__Raw data__:

= Beginning of Section =

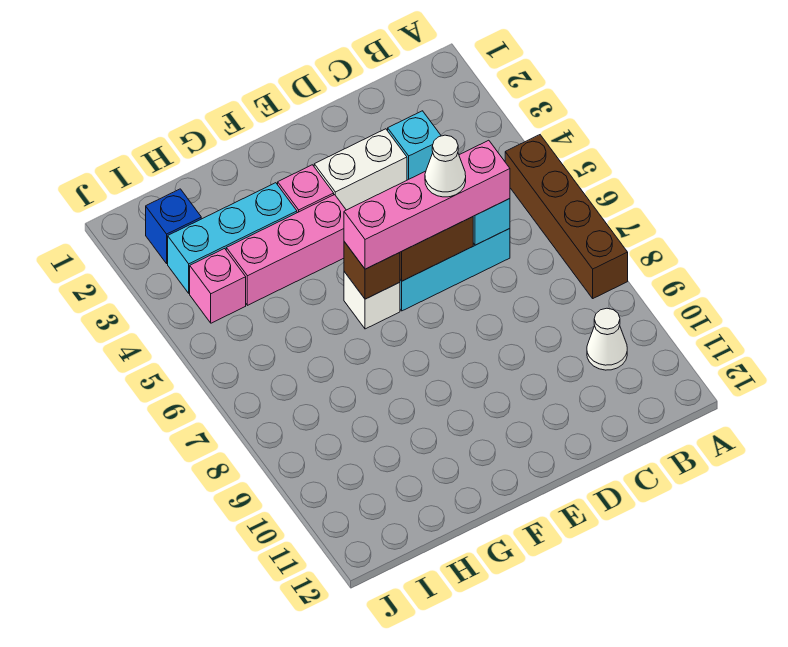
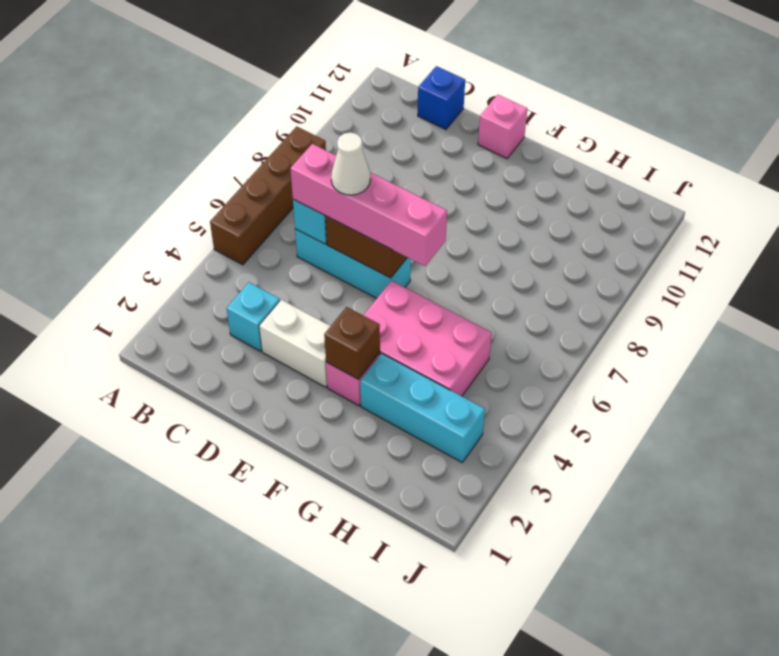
white cone B10 level 1 -> none
pink brick F4:H4 level 1 -> pink brick F4:H5 level 1
white brick F6 level 1 -> none
brown brick F6 level 2 -> brown brick F3 level 2
blue brick I2 level 1 -> blue brick C12 level 1
pink brick I4 level 1 -> pink brick E12 level 1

= End of Section =

__Problem description__: Which of the lines above mention the word "pink"? Pull those lines out.

__Task output__:
pink brick F4:H4 level 1 -> pink brick F4:H5 level 1
pink brick I4 level 1 -> pink brick E12 level 1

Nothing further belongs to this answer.